▽

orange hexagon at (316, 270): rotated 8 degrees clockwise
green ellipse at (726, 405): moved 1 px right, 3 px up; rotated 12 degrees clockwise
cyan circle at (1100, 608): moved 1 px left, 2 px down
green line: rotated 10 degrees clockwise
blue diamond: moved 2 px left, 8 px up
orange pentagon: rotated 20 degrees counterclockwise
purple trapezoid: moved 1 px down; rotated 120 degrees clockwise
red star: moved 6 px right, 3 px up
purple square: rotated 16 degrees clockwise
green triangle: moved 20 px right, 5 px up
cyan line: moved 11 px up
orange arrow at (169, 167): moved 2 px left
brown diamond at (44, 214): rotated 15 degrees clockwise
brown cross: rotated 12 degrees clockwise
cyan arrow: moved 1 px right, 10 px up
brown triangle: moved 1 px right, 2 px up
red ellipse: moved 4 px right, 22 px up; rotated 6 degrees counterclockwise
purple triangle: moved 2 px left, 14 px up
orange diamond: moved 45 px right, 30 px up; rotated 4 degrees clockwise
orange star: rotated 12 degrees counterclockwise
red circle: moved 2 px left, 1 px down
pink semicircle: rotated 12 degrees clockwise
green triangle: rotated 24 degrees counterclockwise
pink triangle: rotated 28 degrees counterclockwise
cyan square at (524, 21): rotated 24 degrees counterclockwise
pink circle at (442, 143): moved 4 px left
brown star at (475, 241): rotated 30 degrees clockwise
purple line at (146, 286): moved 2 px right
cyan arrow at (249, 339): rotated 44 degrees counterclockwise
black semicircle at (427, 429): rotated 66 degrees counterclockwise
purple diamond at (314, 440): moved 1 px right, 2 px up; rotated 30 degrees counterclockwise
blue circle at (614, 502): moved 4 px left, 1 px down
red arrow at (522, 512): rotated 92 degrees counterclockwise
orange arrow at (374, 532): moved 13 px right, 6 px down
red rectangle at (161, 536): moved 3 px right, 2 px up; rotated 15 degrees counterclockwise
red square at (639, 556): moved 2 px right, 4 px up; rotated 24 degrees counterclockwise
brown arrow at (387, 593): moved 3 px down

△

Directive — Reproduce every line of the material above verbatim, from the first to the last.

The answer —
orange hexagon at (316, 270): rotated 8 degrees clockwise
green ellipse at (726, 405): moved 1 px right, 3 px up; rotated 12 degrees clockwise
cyan circle at (1100, 608): moved 1 px left, 2 px down
green line: rotated 10 degrees clockwise
blue diamond: moved 2 px left, 8 px up
orange pentagon: rotated 20 degrees counterclockwise
purple trapezoid: moved 1 px down; rotated 120 degrees clockwise
red star: moved 6 px right, 3 px up
purple square: rotated 16 degrees clockwise
green triangle: moved 20 px right, 5 px up
cyan line: moved 11 px up
orange arrow at (169, 167): moved 2 px left
brown diamond at (44, 214): rotated 15 degrees clockwise
brown cross: rotated 12 degrees clockwise
cyan arrow: moved 1 px right, 10 px up
brown triangle: moved 1 px right, 2 px up
red ellipse: moved 4 px right, 22 px up; rotated 6 degrees counterclockwise
purple triangle: moved 2 px left, 14 px up
orange diamond: moved 45 px right, 30 px up; rotated 4 degrees clockwise
orange star: rotated 12 degrees counterclockwise
red circle: moved 2 px left, 1 px down
pink semicircle: rotated 12 degrees clockwise
green triangle: rotated 24 degrees counterclockwise
pink triangle: rotated 28 degrees counterclockwise
cyan square at (524, 21): rotated 24 degrees counterclockwise
pink circle at (442, 143): moved 4 px left
brown star at (475, 241): rotated 30 degrees clockwise
purple line at (146, 286): moved 2 px right
cyan arrow at (249, 339): rotated 44 degrees counterclockwise
black semicircle at (427, 429): rotated 66 degrees counterclockwise
purple diamond at (314, 440): moved 1 px right, 2 px up; rotated 30 degrees counterclockwise
blue circle at (614, 502): moved 4 px left, 1 px down
red arrow at (522, 512): rotated 92 degrees counterclockwise
orange arrow at (374, 532): moved 13 px right, 6 px down
red rectangle at (161, 536): moved 3 px right, 2 px up; rotated 15 degrees counterclockwise
red square at (639, 556): moved 2 px right, 4 px up; rotated 24 degrees counterclockwise
brown arrow at (387, 593): moved 3 px down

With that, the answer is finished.